[Data]:

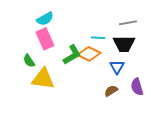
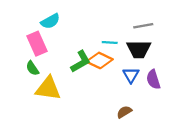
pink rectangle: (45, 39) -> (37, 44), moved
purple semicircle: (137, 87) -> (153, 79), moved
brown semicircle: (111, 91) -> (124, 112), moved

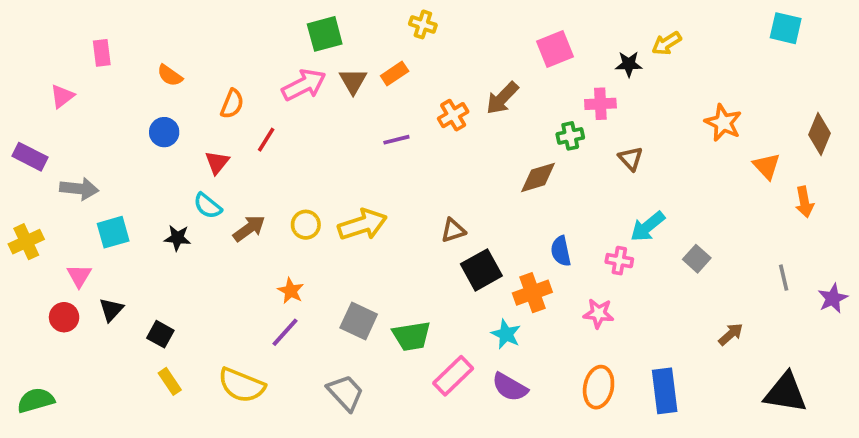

--

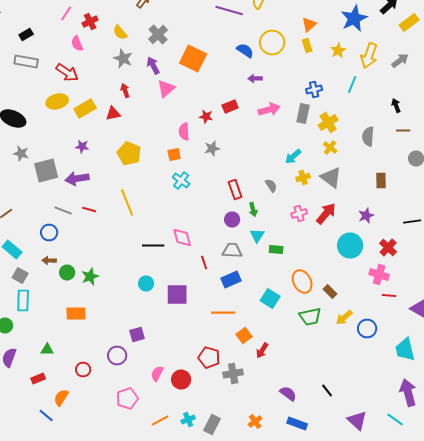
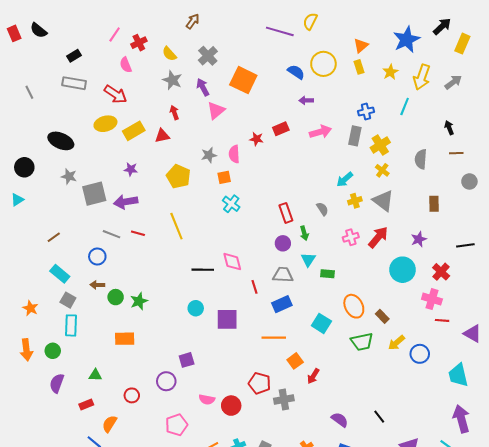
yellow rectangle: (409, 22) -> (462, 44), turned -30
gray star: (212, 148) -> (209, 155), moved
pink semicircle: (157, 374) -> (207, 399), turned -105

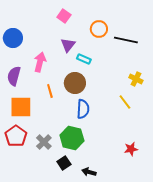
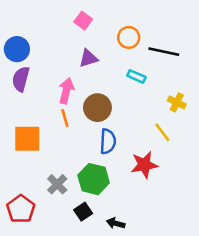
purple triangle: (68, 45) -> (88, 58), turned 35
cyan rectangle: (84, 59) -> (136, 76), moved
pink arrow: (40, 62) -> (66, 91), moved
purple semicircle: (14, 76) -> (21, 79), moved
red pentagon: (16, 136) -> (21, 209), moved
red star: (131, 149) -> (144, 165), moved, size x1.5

==

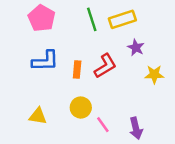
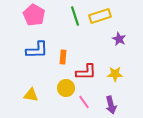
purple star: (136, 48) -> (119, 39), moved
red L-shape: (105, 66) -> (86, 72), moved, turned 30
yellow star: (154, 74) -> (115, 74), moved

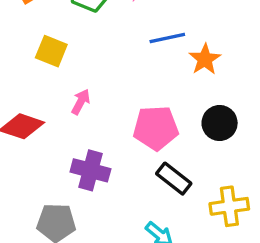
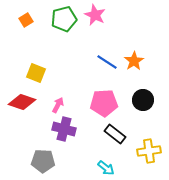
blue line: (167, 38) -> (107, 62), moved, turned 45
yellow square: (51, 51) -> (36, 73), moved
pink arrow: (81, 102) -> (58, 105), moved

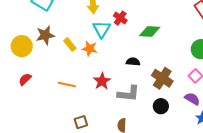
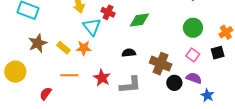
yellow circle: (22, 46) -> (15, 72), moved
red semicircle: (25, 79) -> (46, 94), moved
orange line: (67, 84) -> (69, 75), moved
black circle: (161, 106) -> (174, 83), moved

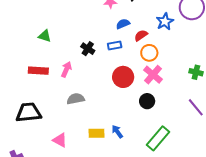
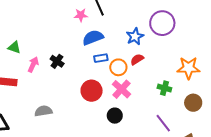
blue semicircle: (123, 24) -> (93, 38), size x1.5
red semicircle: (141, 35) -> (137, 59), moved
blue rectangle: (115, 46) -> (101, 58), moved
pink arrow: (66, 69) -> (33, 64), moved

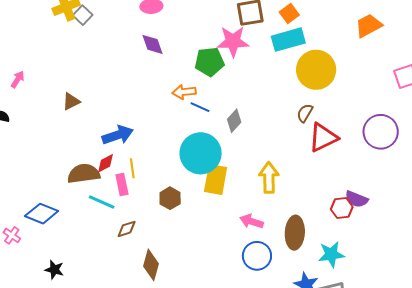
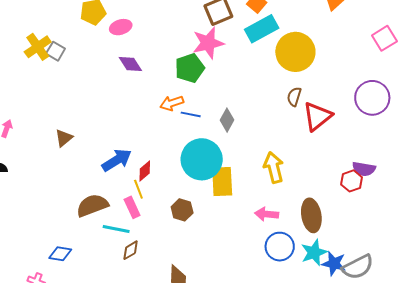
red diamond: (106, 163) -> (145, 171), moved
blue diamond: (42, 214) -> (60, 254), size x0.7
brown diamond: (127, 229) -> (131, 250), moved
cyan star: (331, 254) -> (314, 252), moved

[Problem]: Write down, word for word, the lines above from the one containing "cyan rectangle: (84, 59) -> (136, 76), moved" through the one containing "red star: (131, 149)", both ends included.

[Result of the task]:
cyan rectangle: (84, 59) -> (136, 76), moved
pink arrow: (40, 62) -> (66, 91), moved
purple semicircle: (14, 76) -> (21, 79), moved
red pentagon: (16, 136) -> (21, 209), moved
red star: (131, 149) -> (144, 165), moved, size x1.5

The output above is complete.